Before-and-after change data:

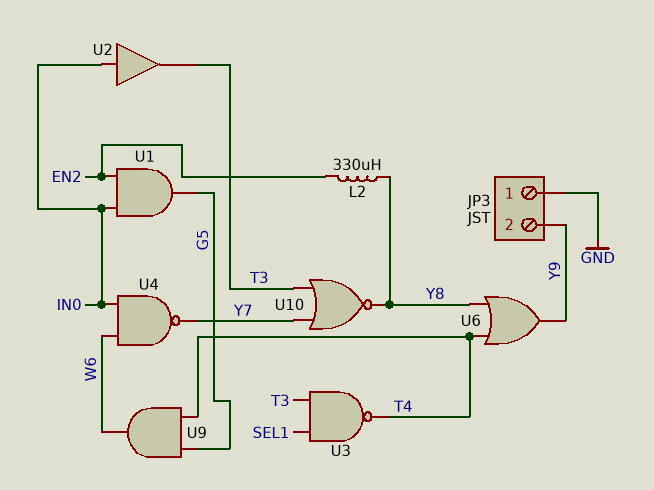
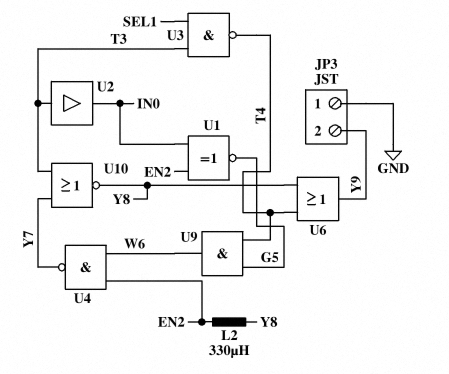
U1: AND (in EN2, in IN0, out G5) -> XNOR (in EN2, in IN0, out G5)
U2: buffer (in IN0, out T3) -> buffer (in T3, out IN0)
U4: NAND (in IN0, in W6, out Y7) -> NAND (in EN2, in W6, out Y7)

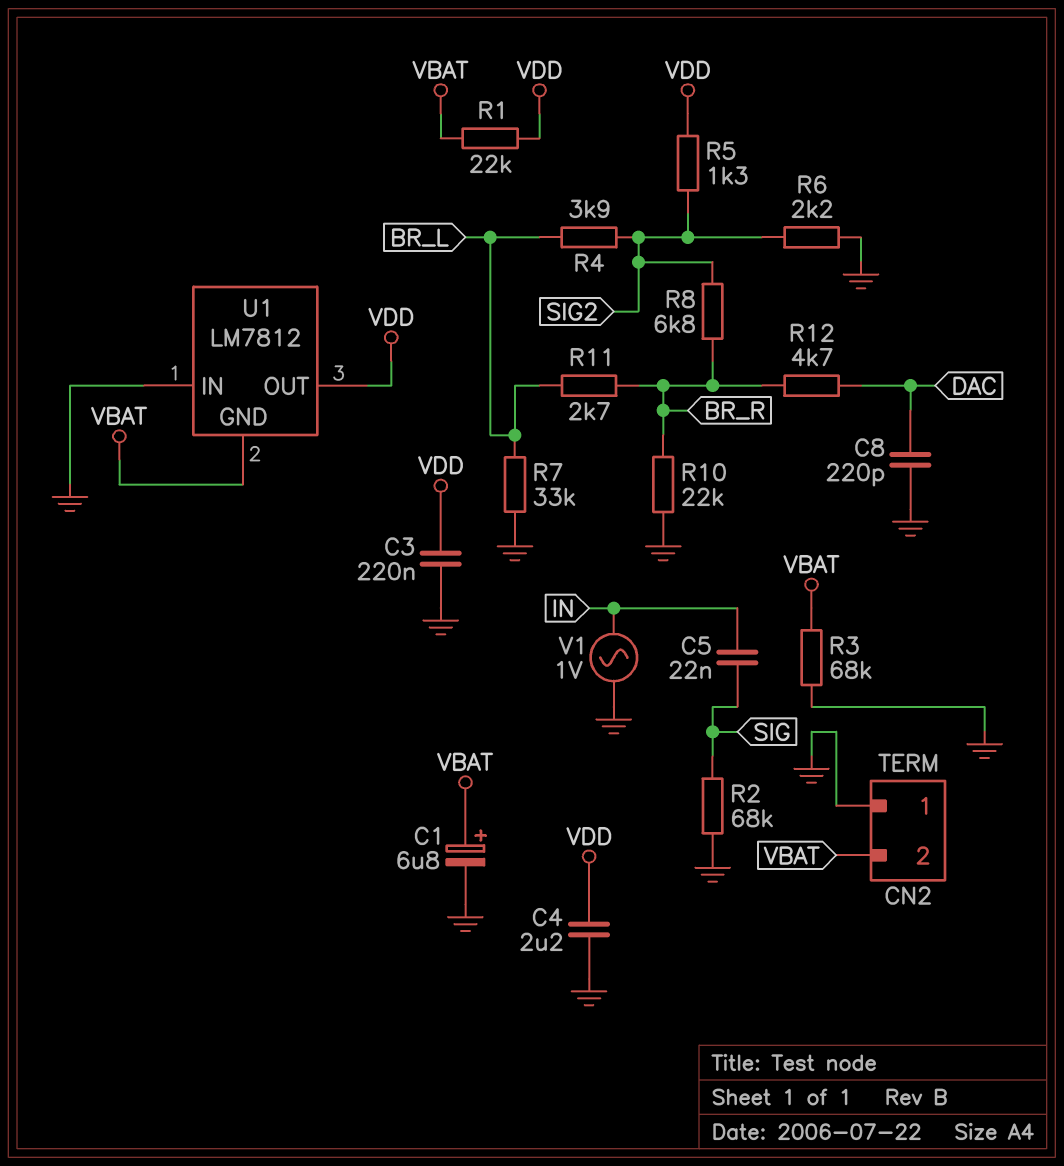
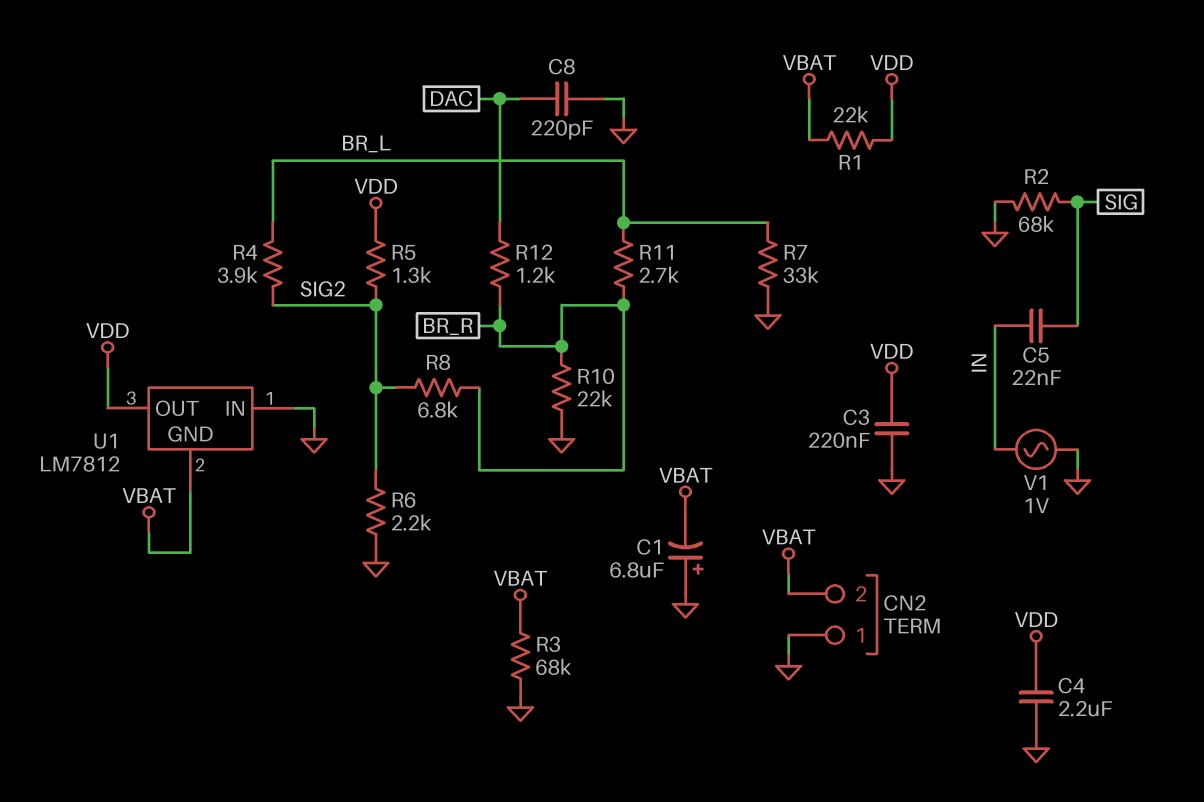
C1: 6.8uF (plus VBAT, minus GND) -> 6.8uF (plus GND, minus VBAT)
R12: 4.7k (BR_R, DAC) -> 1.2k (BR_R, DAC)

Exercise details> Although the records contain pictures, print only the rest, exactly as written.

Response box>
U1: AND (in EN2, in IN0, out G5) -> XNOR (in EN2, in IN0, out G5)
U2: buffer (in IN0, out T3) -> buffer (in T3, out IN0)
U4: NAND (in IN0, in W6, out Y7) -> NAND (in EN2, in W6, out Y7)

C1: 6.8uF (plus VBAT, minus GND) -> 6.8uF (plus GND, minus VBAT)
R12: 4.7k (BR_R, DAC) -> 1.2k (BR_R, DAC)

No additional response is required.